Provided entries |
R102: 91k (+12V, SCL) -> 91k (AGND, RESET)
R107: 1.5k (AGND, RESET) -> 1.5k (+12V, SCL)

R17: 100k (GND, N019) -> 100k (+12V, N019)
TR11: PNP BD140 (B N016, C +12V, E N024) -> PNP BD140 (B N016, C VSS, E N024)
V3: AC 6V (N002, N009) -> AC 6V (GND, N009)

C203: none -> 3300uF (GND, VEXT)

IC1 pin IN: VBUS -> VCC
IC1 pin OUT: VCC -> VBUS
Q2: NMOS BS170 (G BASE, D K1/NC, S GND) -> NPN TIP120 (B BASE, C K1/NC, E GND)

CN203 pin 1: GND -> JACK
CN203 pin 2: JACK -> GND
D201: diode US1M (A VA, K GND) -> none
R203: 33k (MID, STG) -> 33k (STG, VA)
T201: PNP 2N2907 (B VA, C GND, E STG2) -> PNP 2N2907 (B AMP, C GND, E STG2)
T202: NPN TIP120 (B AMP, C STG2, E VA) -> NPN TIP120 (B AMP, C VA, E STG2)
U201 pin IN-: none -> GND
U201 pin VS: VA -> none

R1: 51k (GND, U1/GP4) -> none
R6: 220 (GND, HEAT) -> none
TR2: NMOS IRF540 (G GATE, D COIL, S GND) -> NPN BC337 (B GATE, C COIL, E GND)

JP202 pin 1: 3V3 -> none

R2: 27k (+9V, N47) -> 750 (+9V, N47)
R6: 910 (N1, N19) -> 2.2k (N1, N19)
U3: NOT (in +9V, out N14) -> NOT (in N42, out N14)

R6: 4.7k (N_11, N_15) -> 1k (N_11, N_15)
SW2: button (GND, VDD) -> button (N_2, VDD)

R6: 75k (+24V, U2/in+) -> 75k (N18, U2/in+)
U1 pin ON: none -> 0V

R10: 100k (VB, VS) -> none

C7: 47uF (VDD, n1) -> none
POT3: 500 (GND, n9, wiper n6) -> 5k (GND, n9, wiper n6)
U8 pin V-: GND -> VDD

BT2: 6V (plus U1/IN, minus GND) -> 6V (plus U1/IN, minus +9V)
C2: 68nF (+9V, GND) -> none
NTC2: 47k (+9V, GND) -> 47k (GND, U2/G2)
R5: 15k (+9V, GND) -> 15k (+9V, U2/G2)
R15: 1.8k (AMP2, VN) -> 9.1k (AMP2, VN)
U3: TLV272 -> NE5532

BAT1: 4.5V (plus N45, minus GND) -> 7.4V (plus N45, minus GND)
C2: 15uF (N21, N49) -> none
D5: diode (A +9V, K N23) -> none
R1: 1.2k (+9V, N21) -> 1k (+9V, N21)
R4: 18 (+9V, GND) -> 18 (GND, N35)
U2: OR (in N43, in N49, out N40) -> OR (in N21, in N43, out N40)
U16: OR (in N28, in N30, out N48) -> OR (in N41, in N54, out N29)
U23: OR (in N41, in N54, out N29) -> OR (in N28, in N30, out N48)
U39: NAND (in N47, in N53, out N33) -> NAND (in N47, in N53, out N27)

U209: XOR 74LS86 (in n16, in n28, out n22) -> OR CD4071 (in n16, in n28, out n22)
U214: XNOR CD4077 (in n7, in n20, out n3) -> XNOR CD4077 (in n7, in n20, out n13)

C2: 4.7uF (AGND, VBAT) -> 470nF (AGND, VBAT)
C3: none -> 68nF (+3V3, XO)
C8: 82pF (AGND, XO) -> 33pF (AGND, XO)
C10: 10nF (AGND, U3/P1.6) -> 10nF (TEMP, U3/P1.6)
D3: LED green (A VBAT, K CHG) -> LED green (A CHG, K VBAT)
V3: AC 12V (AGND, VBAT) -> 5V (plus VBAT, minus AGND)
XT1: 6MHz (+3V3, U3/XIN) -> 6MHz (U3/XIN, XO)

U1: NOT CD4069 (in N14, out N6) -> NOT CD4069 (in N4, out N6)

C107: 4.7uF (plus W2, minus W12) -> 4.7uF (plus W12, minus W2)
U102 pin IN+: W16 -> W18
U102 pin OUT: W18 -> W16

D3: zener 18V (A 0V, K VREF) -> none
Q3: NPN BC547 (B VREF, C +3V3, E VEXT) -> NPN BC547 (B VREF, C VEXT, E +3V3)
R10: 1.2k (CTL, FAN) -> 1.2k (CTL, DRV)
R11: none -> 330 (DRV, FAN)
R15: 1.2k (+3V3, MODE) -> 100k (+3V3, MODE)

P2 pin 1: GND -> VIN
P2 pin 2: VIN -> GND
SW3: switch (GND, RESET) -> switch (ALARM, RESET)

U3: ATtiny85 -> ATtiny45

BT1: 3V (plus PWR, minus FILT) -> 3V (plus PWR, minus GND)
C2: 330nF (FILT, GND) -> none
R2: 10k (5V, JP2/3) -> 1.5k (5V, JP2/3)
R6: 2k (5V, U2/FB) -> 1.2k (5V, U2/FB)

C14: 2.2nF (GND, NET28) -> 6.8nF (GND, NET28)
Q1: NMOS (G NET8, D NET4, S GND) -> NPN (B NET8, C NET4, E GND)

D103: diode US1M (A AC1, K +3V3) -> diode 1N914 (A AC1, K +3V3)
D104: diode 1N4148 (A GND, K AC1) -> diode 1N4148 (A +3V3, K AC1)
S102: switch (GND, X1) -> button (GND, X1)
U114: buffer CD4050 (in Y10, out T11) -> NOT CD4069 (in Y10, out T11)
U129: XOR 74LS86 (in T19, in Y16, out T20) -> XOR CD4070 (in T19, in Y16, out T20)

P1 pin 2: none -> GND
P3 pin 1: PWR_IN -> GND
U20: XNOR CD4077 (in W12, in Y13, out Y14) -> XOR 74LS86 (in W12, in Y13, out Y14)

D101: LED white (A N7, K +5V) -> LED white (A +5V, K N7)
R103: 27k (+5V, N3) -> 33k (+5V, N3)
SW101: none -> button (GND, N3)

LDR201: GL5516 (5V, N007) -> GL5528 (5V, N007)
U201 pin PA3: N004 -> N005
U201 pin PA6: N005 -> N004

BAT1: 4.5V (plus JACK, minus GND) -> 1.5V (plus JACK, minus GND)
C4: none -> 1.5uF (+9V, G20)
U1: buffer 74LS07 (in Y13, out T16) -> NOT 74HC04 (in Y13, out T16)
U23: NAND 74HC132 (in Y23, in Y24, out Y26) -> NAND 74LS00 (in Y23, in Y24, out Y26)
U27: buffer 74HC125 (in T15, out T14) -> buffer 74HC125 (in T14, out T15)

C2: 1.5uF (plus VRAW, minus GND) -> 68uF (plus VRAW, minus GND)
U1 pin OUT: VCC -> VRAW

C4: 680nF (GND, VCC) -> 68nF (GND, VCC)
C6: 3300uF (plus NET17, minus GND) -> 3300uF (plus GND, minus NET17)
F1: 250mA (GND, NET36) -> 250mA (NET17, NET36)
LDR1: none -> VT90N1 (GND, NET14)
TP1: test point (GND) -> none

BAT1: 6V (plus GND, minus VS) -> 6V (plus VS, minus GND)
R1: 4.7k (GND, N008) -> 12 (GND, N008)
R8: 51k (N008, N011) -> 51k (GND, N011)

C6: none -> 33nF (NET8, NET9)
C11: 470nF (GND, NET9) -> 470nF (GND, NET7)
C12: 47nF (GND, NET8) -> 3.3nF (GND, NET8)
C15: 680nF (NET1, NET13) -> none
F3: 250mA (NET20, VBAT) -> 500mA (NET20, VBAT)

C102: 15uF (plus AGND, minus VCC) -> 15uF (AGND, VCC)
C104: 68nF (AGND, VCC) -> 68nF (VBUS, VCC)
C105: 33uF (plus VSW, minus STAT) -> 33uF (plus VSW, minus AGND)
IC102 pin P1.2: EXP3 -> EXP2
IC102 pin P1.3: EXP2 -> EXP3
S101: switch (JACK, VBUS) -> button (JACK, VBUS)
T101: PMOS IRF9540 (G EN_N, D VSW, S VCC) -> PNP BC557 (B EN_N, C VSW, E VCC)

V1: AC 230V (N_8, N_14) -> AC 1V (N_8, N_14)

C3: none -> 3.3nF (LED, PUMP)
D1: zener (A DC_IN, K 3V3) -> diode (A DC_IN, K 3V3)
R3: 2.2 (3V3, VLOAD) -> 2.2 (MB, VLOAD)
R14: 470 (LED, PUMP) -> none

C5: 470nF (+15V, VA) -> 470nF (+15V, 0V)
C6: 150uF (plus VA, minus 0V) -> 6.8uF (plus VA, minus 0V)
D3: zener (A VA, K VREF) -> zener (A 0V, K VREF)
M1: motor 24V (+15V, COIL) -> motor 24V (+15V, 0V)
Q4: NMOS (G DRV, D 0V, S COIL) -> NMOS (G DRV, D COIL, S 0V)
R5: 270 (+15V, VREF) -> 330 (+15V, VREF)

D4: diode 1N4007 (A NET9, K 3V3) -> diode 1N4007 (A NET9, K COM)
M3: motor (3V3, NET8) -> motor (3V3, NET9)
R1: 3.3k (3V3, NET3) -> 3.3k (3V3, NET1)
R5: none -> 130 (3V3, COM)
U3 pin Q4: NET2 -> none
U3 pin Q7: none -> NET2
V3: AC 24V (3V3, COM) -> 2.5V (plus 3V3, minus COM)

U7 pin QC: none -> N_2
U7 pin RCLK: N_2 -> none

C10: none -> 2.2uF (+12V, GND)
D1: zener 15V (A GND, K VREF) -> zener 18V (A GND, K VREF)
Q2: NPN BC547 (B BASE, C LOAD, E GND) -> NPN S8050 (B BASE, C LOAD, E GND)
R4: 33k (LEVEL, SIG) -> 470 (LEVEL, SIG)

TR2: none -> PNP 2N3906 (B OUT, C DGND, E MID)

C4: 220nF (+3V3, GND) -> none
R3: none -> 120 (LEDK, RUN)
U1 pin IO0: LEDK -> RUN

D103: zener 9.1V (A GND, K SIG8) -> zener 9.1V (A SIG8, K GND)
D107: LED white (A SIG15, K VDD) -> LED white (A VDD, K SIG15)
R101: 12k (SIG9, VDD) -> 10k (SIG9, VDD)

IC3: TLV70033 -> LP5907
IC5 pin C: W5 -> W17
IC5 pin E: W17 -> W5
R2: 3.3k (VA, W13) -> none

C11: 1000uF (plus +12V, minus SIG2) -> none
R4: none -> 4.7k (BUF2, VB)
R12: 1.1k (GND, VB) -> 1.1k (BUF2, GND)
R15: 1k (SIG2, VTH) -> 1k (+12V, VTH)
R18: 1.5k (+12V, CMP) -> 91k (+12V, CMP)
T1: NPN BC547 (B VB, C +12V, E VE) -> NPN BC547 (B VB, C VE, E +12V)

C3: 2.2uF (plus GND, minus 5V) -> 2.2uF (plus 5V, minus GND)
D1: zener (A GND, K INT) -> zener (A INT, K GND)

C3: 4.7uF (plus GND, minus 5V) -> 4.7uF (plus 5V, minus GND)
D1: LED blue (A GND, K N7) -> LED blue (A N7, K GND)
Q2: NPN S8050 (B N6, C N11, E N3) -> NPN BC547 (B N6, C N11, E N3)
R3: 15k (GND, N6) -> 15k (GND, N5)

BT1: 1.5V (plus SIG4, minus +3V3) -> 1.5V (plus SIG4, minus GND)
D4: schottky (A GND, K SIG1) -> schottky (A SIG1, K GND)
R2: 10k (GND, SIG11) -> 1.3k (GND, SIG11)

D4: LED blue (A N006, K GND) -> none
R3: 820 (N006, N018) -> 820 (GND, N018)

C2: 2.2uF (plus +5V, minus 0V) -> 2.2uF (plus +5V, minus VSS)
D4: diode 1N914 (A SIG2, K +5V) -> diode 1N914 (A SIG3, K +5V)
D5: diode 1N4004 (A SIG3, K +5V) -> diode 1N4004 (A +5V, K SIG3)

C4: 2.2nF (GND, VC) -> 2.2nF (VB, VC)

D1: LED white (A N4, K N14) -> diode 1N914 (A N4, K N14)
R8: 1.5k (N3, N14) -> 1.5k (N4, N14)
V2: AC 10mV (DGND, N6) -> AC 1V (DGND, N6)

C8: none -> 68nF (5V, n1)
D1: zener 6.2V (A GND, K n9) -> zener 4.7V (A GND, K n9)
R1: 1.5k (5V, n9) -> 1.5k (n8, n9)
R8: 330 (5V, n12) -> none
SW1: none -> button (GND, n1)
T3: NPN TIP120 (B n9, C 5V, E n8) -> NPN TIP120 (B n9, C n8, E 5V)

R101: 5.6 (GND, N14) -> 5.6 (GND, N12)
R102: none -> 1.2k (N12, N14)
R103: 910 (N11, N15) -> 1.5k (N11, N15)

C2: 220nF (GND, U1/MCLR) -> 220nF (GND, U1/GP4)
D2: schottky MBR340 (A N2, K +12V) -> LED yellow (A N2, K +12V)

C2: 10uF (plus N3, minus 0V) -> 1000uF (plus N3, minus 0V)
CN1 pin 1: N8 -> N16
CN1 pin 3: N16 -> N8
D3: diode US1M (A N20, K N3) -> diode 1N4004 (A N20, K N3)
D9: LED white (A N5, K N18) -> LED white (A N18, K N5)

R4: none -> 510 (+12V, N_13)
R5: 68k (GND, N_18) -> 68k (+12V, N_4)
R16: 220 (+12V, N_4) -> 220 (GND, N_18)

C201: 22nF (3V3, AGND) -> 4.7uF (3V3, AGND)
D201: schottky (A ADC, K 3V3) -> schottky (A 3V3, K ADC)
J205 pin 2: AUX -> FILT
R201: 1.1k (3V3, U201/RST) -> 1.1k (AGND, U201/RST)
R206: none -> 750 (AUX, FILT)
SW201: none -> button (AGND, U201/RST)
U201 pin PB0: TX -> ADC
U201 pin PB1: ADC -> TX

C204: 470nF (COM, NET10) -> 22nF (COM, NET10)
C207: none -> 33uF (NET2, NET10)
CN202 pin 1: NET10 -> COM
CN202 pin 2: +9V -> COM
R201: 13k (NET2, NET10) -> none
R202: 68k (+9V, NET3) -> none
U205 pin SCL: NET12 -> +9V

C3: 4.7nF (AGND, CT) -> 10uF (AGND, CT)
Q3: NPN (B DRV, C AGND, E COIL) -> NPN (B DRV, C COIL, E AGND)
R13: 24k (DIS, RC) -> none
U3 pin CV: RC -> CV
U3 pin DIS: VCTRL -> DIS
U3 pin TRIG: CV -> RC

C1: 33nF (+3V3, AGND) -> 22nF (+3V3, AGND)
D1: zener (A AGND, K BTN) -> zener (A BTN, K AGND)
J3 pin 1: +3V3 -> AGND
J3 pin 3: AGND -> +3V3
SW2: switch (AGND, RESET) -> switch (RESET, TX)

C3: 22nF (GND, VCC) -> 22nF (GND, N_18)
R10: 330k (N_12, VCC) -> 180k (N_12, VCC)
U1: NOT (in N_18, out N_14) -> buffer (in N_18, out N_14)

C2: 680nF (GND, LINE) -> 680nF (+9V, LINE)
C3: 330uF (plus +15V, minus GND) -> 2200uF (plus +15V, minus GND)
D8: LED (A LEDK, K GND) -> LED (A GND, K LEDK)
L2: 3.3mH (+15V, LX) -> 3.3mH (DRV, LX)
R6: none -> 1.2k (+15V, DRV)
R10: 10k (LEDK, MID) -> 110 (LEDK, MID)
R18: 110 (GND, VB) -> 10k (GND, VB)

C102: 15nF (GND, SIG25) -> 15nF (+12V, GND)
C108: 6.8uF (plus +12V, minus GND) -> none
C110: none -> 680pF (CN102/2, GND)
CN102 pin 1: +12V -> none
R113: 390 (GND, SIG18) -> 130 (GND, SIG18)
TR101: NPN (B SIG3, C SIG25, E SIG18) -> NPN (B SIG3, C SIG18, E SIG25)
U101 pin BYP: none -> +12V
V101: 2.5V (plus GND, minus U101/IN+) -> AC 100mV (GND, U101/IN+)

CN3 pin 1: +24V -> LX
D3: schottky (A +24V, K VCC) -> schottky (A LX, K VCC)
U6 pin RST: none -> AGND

Task details | Above are the records. Print exactly, and only, the lines from the line with "R3: 2.2 (3V3, VLOAD) -> 2.2 (MB, VLOAD)" to the line with "C3: 2.2uF (plus", both inclusive.

Response box |
R3: 2.2 (3V3, VLOAD) -> 2.2 (MB, VLOAD)
R14: 470 (LED, PUMP) -> none

C5: 470nF (+15V, VA) -> 470nF (+15V, 0V)
C6: 150uF (plus VA, minus 0V) -> 6.8uF (plus VA, minus 0V)
D3: zener (A VA, K VREF) -> zener (A 0V, K VREF)
M1: motor 24V (+15V, COIL) -> motor 24V (+15V, 0V)
Q4: NMOS (G DRV, D 0V, S COIL) -> NMOS (G DRV, D COIL, S 0V)
R5: 270 (+15V, VREF) -> 330 (+15V, VREF)

D4: diode 1N4007 (A NET9, K 3V3) -> diode 1N4007 (A NET9, K COM)
M3: motor (3V3, NET8) -> motor (3V3, NET9)
R1: 3.3k (3V3, NET3) -> 3.3k (3V3, NET1)
R5: none -> 130 (3V3, COM)
U3 pin Q4: NET2 -> none
U3 pin Q7: none -> NET2
V3: AC 24V (3V3, COM) -> 2.5V (plus 3V3, minus COM)

U7 pin QC: none -> N_2
U7 pin RCLK: N_2 -> none

C10: none -> 2.2uF (+12V, GND)
D1: zener 15V (A GND, K VREF) -> zener 18V (A GND, K VREF)
Q2: NPN BC547 (B BASE, C LOAD, E GND) -> NPN S8050 (B BASE, C LOAD, E GND)
R4: 33k (LEVEL, SIG) -> 470 (LEVEL, SIG)

TR2: none -> PNP 2N3906 (B OUT, C DGND, E MID)

C4: 220nF (+3V3, GND) -> none
R3: none -> 120 (LEDK, RUN)
U1 pin IO0: LEDK -> RUN

D103: zener 9.1V (A GND, K SIG8) -> zener 9.1V (A SIG8, K GND)
D107: LED white (A SIG15, K VDD) -> LED white (A VDD, K SIG15)
R101: 12k (SIG9, VDD) -> 10k (SIG9, VDD)

IC3: TLV70033 -> LP5907
IC5 pin C: W5 -> W17
IC5 pin E: W17 -> W5
R2: 3.3k (VA, W13) -> none

C11: 1000uF (plus +12V, minus SIG2) -> none
R4: none -> 4.7k (BUF2, VB)
R12: 1.1k (GND, VB) -> 1.1k (BUF2, GND)
R15: 1k (SIG2, VTH) -> 1k (+12V, VTH)
R18: 1.5k (+12V, CMP) -> 91k (+12V, CMP)
T1: NPN BC547 (B VB, C +12V, E VE) -> NPN BC547 (B VB, C VE, E +12V)

C3: 2.2uF (plus GND, minus 5V) -> 2.2uF (plus 5V, minus GND)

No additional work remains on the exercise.